# PROVIDED DATA:
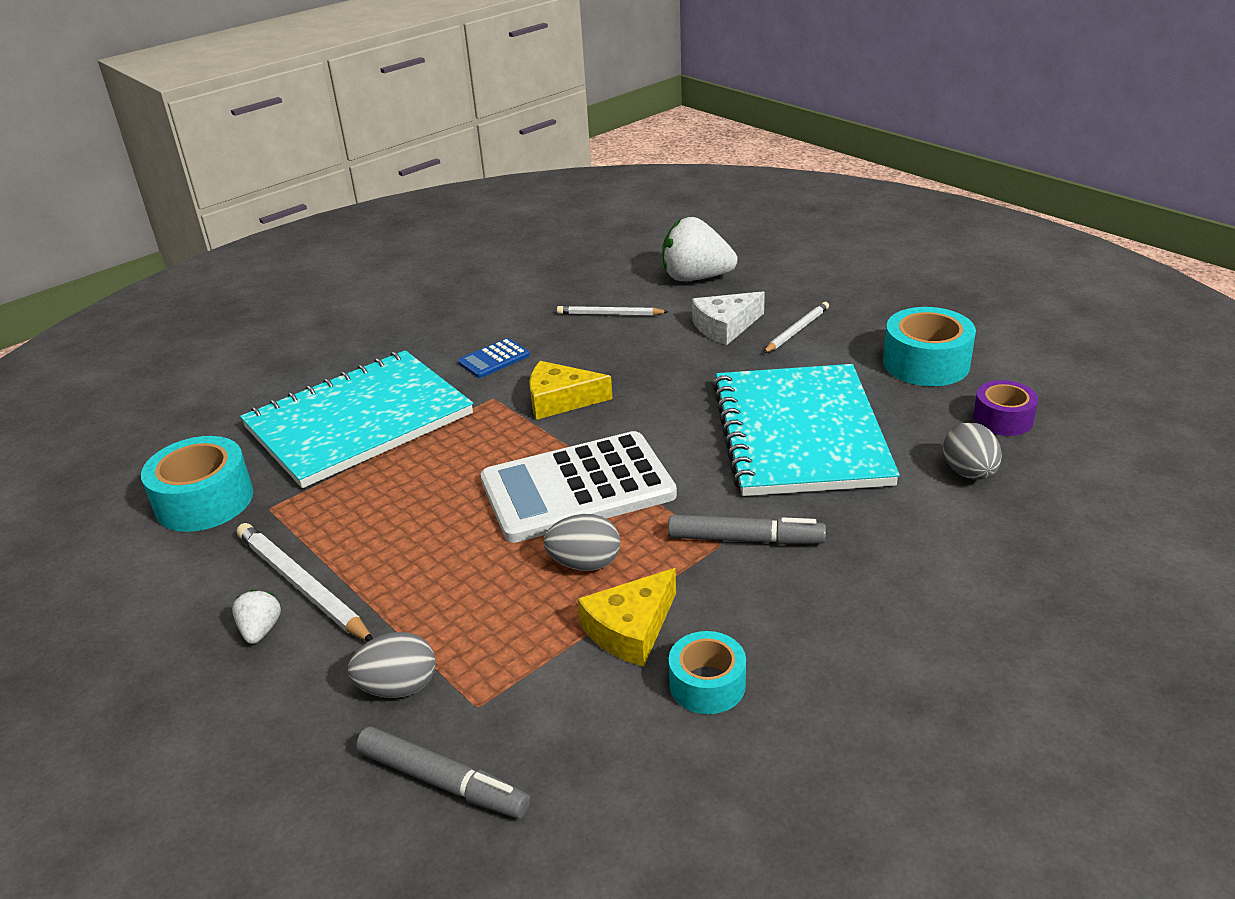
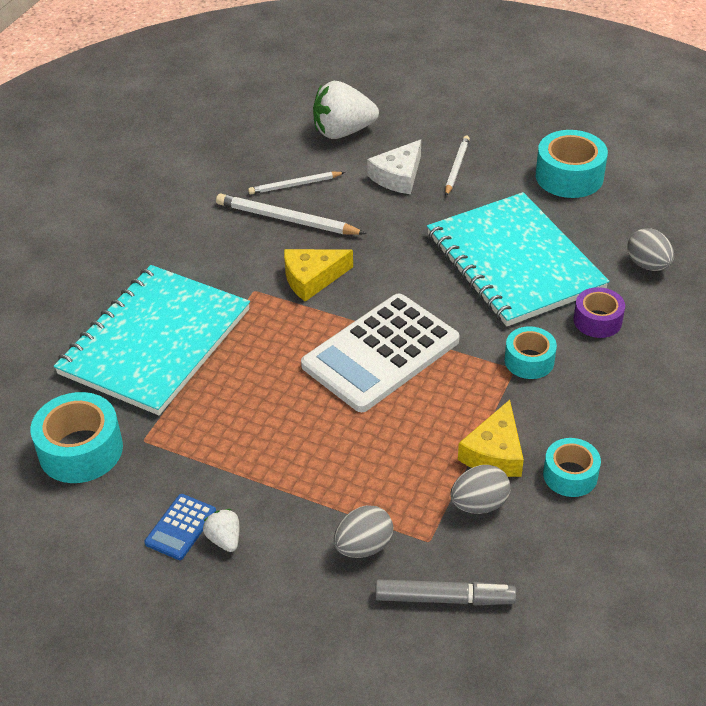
camera: 25 degrees left, 10 degrees up
(302, 586) = (227, 495): white pencil -> white pencil (287, 219)
(494, 359) = (227, 253): blue calculator -> blue calculator (180, 527)
(585, 564) = (429, 413): grey egg -> grey egg (479, 504)
(745, 539) = (529, 360): grey marker -> turquoise tape
(1002, 419) = (647, 213): purple tape -> purple tape (597, 320)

# PROBLEM REQUIREMENTS:
Could you give again, word for word, the line with "(494, 359) = (227, 253): blue" and all lines after it through the end of the data? Leave out everything else.

# RESPONSE TO THIS EXERCISE:
(494, 359) = (227, 253): blue calculator -> blue calculator (180, 527)
(585, 564) = (429, 413): grey egg -> grey egg (479, 504)
(745, 539) = (529, 360): grey marker -> turquoise tape
(1002, 419) = (647, 213): purple tape -> purple tape (597, 320)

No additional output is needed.